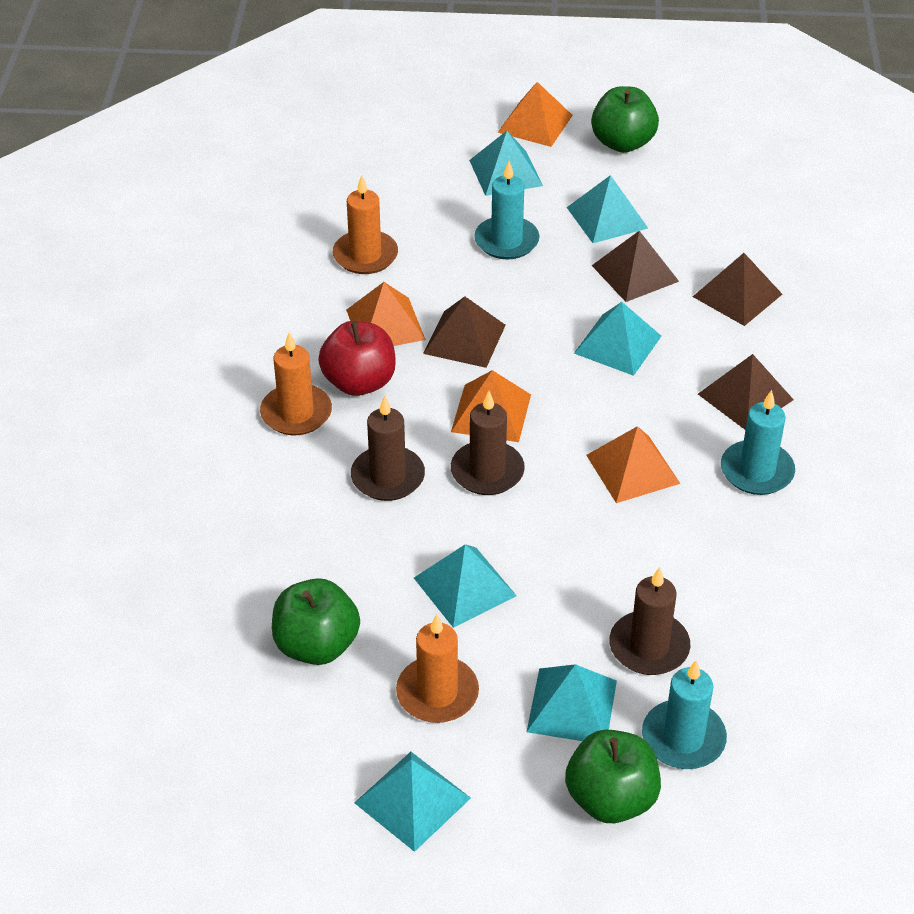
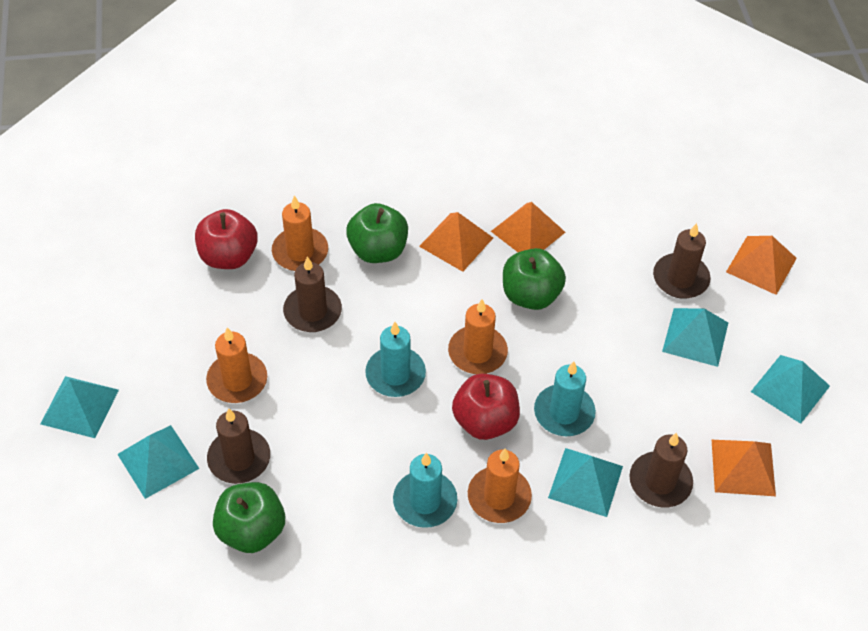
brown candle: 3 -> 4
brown pyramid: 4 -> 0
orange candle: 3 -> 4
red apple: 1 -> 2
turquoise pyramid: 6 -> 5

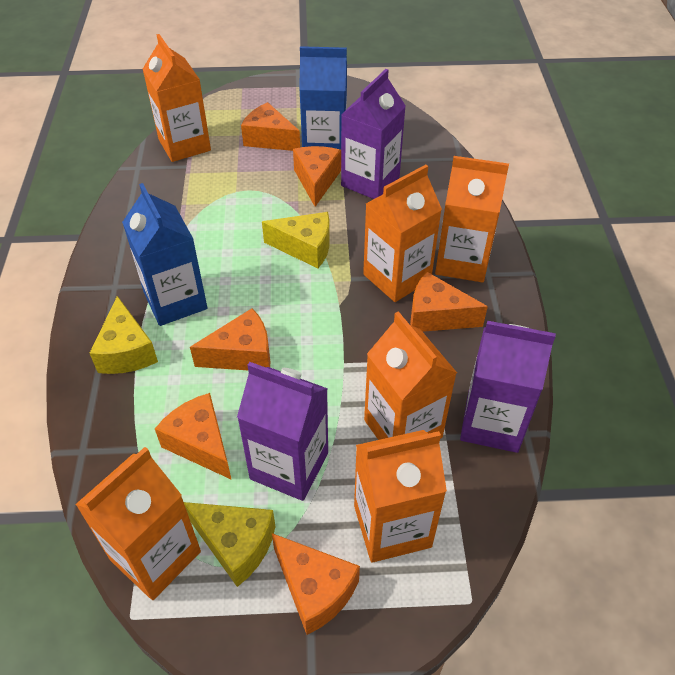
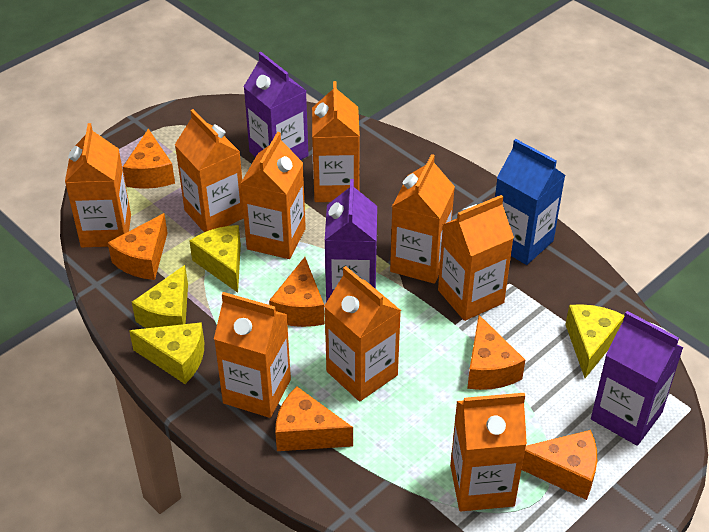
blue carton: 2 -> 1
orange carton: 6 -> 9
yellow cheese: 3 -> 4

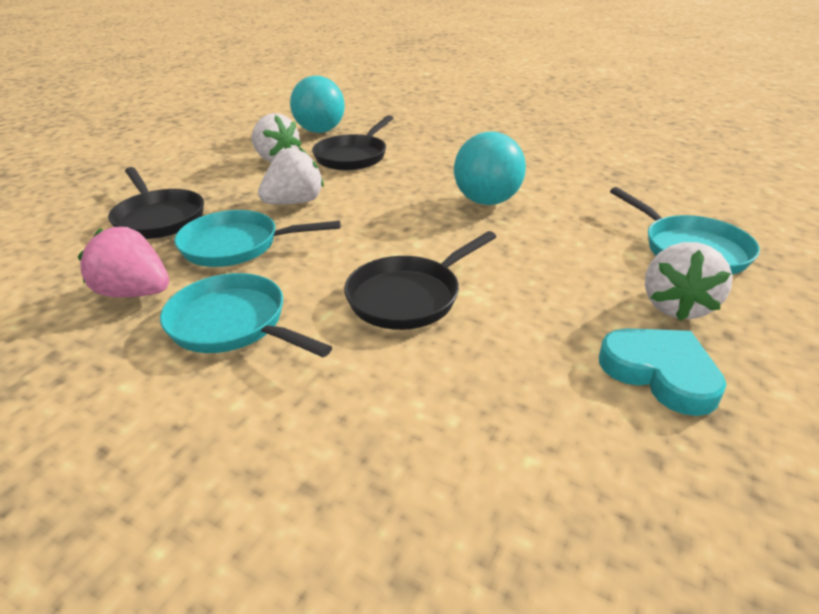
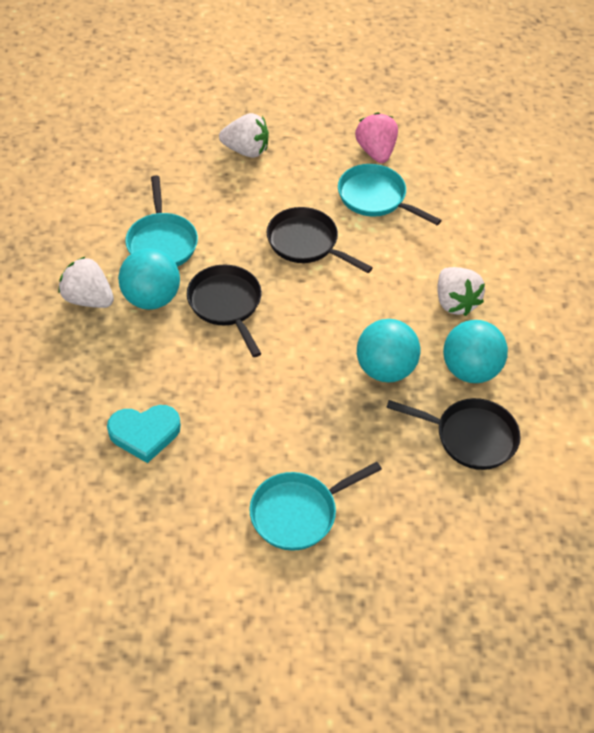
turquoise ball: 2 -> 3

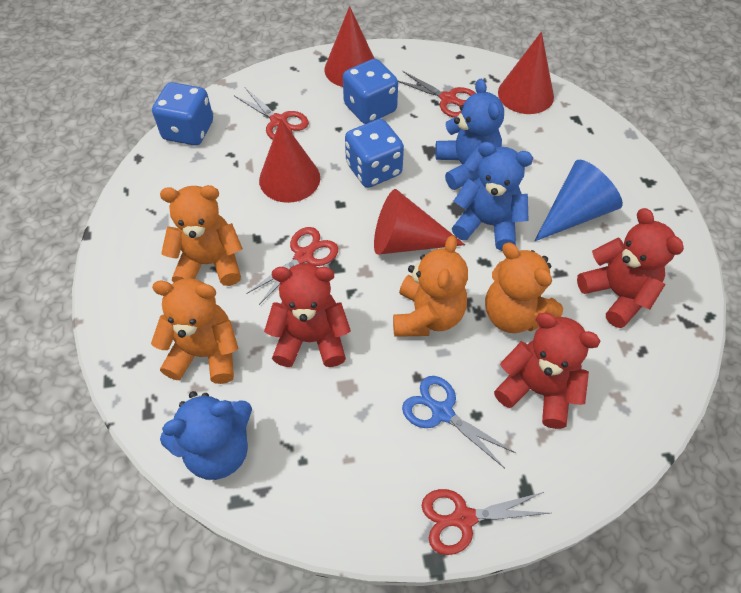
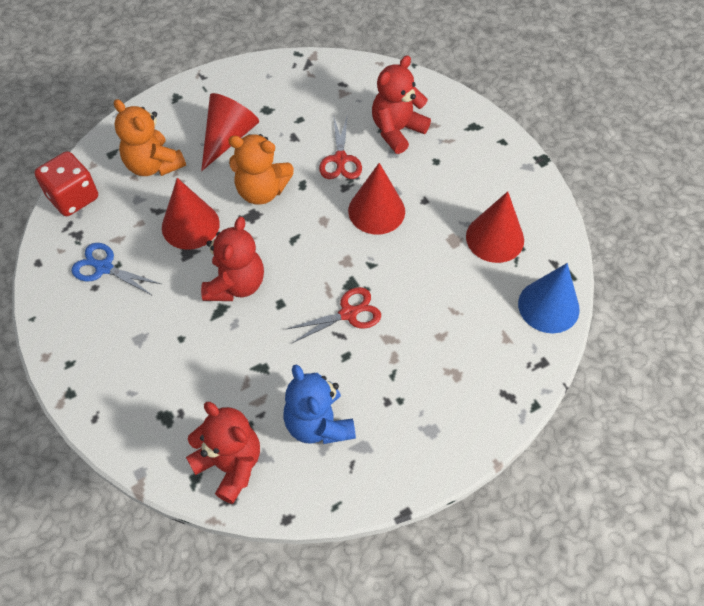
blue dice: 3 -> 0
blue teddy bear: 3 -> 1
orange teddy bear: 4 -> 2
red dice: 0 -> 1
red scissors: 4 -> 2

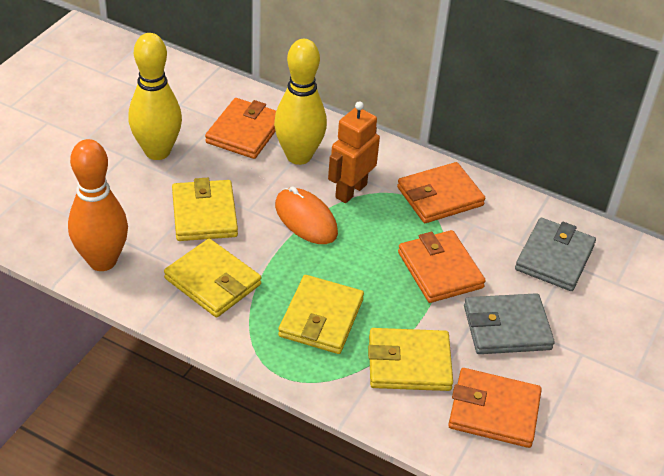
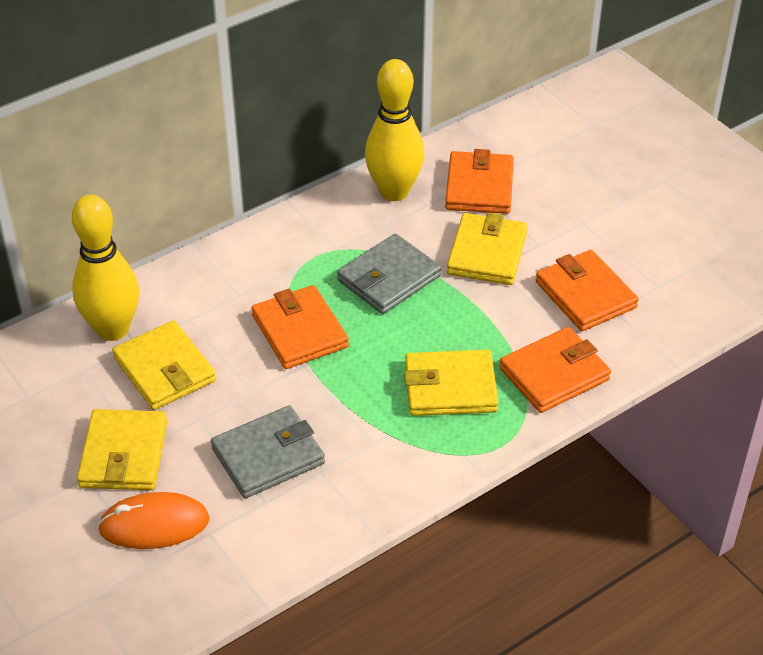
orange bowling pin: 1 -> 0
orange robot: 1 -> 0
■ ■ ■ ■
What you print must be exactly the lines from the one containing "orange candle: 3 -> 4" through the last line of the material, and no pictures.

### SOLUTION FOR THIS TASK
orange candle: 3 -> 4
red apple: 1 -> 2
turquoise pyramid: 6 -> 5

blue carton: 2 -> 1
orange carton: 6 -> 9
yellow cheese: 3 -> 4

turquoise ball: 2 -> 3

blue dice: 3 -> 0
blue teddy bear: 3 -> 1
orange teddy bear: 4 -> 2
red dice: 0 -> 1
red scissors: 4 -> 2

orange bowling pin: 1 -> 0
orange robot: 1 -> 0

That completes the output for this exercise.